**EXERCISE PROMPT**
The answer must consist of each line below that contains the string "blue".
RECORDS SUPPLIED: Begin
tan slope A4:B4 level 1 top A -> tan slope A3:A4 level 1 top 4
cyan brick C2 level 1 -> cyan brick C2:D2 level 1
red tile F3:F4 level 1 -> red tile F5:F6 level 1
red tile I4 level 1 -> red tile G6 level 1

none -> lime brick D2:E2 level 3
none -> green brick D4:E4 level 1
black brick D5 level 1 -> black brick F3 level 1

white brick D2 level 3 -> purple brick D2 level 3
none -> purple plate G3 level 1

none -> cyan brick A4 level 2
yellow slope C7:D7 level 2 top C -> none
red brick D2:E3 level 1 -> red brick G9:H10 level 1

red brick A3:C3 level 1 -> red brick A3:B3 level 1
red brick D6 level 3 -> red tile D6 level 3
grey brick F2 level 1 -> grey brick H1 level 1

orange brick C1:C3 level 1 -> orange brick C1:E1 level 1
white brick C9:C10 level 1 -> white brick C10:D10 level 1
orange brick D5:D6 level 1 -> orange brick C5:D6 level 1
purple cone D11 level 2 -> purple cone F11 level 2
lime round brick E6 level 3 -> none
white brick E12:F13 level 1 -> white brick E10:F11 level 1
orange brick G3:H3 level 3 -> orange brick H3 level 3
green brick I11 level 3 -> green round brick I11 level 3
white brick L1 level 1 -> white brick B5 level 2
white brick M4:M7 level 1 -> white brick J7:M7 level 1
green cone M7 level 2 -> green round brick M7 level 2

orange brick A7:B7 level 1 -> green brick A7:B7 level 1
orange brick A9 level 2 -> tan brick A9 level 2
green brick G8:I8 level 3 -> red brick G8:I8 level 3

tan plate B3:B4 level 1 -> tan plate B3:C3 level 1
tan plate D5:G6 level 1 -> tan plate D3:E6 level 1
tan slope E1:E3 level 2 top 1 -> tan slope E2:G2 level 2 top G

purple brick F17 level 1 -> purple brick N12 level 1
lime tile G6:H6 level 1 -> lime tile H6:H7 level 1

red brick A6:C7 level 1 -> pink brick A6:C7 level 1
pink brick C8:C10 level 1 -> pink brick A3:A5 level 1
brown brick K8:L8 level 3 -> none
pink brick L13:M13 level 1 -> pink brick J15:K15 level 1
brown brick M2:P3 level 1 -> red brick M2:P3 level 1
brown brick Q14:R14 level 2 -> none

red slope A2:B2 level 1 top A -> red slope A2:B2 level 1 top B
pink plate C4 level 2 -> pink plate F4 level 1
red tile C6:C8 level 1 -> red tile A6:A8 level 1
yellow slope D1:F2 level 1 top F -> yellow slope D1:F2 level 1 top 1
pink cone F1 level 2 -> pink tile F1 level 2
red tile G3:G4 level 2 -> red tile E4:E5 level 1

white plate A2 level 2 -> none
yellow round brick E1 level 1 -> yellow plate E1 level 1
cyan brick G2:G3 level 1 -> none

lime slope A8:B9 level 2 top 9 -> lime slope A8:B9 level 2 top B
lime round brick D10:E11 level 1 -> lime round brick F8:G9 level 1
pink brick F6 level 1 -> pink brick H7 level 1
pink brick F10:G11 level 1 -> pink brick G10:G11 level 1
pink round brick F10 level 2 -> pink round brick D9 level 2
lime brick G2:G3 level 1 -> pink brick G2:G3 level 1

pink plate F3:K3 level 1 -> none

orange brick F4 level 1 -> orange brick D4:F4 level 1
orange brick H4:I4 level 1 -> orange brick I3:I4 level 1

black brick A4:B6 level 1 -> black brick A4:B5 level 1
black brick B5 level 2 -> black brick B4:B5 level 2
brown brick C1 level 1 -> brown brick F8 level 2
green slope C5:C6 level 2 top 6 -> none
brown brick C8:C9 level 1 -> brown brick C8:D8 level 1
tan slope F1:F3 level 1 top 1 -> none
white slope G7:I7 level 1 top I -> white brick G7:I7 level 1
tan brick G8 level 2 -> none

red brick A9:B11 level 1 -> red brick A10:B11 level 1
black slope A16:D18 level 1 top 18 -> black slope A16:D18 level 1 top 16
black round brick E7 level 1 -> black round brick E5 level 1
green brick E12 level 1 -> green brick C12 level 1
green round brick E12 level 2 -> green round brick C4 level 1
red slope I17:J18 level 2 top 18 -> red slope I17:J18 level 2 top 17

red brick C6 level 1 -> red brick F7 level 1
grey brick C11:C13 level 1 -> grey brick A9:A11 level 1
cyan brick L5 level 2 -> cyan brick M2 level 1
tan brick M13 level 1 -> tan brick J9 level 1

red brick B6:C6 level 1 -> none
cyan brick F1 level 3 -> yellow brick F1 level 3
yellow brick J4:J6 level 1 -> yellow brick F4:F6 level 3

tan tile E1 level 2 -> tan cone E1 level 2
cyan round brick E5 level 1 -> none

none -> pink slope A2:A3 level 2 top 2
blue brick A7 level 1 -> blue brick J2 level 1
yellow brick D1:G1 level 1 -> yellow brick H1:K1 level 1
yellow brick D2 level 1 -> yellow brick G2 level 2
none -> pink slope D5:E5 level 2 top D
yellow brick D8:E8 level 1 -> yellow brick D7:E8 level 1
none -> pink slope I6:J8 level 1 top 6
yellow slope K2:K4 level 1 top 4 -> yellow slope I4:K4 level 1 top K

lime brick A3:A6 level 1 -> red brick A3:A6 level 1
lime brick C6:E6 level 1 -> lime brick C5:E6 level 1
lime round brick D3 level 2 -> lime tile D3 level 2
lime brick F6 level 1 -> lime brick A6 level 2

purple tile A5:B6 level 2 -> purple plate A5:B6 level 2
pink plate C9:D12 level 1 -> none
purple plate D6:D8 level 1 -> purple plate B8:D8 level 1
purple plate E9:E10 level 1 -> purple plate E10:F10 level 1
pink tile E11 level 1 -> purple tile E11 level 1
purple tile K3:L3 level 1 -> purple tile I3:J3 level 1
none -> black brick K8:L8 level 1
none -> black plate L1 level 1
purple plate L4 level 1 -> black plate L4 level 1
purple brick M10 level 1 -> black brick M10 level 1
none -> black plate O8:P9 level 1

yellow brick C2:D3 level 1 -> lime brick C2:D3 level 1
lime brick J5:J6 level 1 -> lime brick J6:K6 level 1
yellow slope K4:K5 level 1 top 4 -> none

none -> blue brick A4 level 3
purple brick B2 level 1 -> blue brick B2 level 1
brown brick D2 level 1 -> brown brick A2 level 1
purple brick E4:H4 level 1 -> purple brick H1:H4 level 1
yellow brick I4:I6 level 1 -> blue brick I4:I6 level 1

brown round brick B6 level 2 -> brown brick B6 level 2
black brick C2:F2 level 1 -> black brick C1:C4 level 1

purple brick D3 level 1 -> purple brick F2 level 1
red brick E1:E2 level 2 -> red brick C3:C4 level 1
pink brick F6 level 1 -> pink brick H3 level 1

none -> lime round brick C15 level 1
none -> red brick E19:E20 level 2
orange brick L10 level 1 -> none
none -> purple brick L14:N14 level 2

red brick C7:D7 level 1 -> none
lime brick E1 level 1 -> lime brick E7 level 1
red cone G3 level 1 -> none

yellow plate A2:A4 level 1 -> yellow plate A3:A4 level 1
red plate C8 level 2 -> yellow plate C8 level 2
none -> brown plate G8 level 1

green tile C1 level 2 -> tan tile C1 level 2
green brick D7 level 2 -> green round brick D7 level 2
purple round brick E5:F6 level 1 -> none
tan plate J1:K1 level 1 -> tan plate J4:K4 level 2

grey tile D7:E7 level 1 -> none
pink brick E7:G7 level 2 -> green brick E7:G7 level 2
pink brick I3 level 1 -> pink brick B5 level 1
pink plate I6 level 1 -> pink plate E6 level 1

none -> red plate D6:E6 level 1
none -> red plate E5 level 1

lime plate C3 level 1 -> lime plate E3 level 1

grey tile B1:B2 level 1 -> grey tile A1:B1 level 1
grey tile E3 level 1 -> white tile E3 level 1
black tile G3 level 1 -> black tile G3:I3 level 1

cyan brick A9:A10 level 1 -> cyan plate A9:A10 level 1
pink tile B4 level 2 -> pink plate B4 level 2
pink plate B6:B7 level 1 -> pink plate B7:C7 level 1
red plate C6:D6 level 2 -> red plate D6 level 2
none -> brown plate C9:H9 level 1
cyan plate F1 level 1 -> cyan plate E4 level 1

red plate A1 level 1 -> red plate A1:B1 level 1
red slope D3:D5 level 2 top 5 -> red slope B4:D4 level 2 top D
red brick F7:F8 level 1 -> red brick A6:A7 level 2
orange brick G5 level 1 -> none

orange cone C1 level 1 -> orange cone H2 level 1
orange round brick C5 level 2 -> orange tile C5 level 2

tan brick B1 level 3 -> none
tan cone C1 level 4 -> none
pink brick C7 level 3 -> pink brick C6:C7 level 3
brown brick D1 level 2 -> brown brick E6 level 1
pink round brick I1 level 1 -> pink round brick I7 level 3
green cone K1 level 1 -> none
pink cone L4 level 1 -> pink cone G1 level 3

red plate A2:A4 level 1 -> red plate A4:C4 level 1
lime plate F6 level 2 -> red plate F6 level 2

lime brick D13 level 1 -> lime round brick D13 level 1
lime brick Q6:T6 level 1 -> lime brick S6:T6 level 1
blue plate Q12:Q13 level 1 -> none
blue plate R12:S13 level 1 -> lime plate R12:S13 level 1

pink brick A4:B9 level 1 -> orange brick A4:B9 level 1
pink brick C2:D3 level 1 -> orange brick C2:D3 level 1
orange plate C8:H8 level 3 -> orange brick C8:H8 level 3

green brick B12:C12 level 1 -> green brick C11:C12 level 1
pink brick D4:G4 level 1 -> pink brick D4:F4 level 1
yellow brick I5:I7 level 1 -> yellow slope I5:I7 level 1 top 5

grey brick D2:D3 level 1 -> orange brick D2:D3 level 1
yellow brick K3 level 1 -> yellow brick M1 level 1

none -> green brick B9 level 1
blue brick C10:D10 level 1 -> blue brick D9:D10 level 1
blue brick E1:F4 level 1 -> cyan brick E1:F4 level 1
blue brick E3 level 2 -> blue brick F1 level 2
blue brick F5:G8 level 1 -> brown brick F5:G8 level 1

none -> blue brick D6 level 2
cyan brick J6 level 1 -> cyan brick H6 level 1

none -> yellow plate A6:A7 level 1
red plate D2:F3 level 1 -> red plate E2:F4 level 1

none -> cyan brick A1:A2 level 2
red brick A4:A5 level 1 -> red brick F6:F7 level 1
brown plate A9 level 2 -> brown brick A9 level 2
RECORDS SUPPLIED: End
**EXERCISE SOLUTION**
blue brick A7 level 1 -> blue brick J2 level 1
none -> blue brick A4 level 3
purple brick B2 level 1 -> blue brick B2 level 1
yellow brick I4:I6 level 1 -> blue brick I4:I6 level 1
blue plate Q12:Q13 level 1 -> none
blue plate R12:S13 level 1 -> lime plate R12:S13 level 1
blue brick C10:D10 level 1 -> blue brick D9:D10 level 1
blue brick E1:F4 level 1 -> cyan brick E1:F4 level 1
blue brick E3 level 2 -> blue brick F1 level 2
blue brick F5:G8 level 1 -> brown brick F5:G8 level 1
none -> blue brick D6 level 2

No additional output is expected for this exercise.